> [WHAT IS EXPECTED] Keep every word of the entries and print them exactly; the pictures stay out.

________________________________________

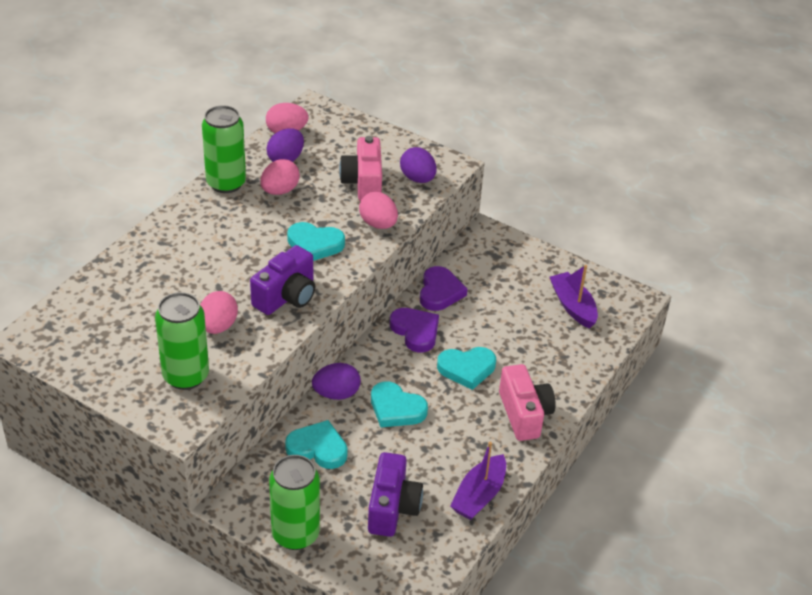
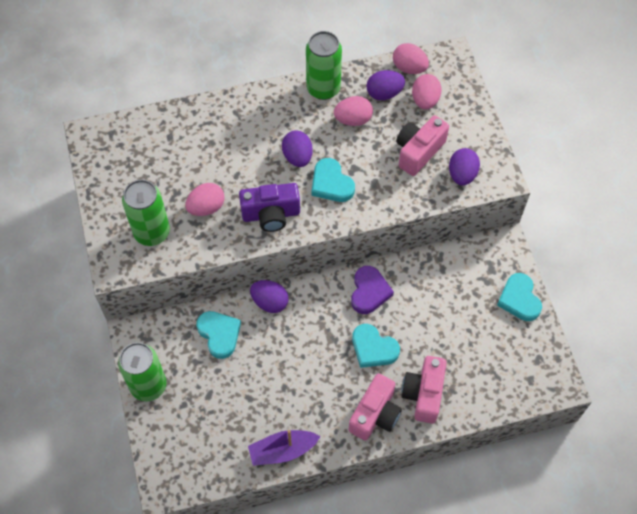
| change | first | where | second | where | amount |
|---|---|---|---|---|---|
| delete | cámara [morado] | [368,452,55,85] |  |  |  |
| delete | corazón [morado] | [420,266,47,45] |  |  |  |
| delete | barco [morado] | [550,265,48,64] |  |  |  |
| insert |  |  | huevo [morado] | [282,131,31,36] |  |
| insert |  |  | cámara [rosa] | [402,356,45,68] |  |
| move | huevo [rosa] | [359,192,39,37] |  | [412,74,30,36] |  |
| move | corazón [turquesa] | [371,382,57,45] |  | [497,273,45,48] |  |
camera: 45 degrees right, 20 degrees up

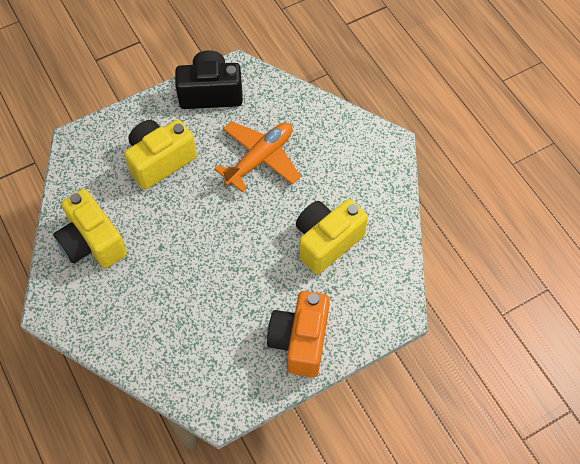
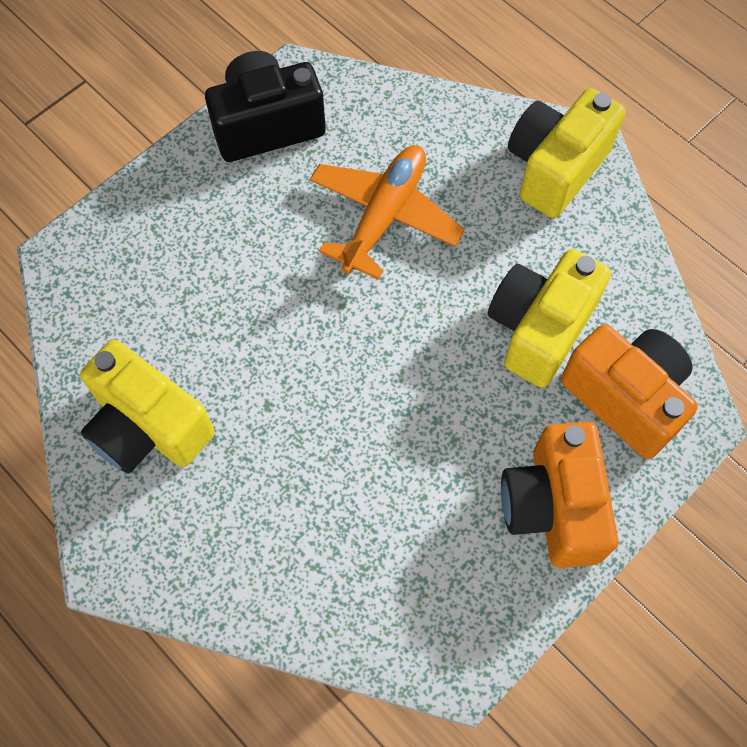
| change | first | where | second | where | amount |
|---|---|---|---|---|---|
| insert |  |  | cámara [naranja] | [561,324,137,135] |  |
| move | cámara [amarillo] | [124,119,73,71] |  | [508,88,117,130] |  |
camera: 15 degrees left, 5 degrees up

________________________________________

> [SOLVED PROBLEM]
| change | first | where | second | where | amount |
|---|---|---|---|---|---|
| delete | cámara [morado] | [368,452,55,85] |  |  |  |
| delete | corazón [morado] | [420,266,47,45] |  |  |  |
| delete | barco [morado] | [550,265,48,64] |  |  |  |
| insert |  |  | huevo [morado] | [282,131,31,36] |  |
| insert |  |  | cámara [rosa] | [402,356,45,68] |  |
| move | huevo [rosa] | [359,192,39,37] |  | [412,74,30,36] |  |
| move | corazón [turquesa] | [371,382,57,45] |  | [497,273,45,48] |  |
camera: 45 degrees right, 20 degrees up

| change | first | where | second | where | amount |
|---|---|---|---|---|---|
| insert |  |  | cámara [naranja] | [561,324,137,135] |  |
| move | cámara [amarillo] | [124,119,73,71] |  | [508,88,117,130] |  |
camera: 15 degrees left, 5 degrees up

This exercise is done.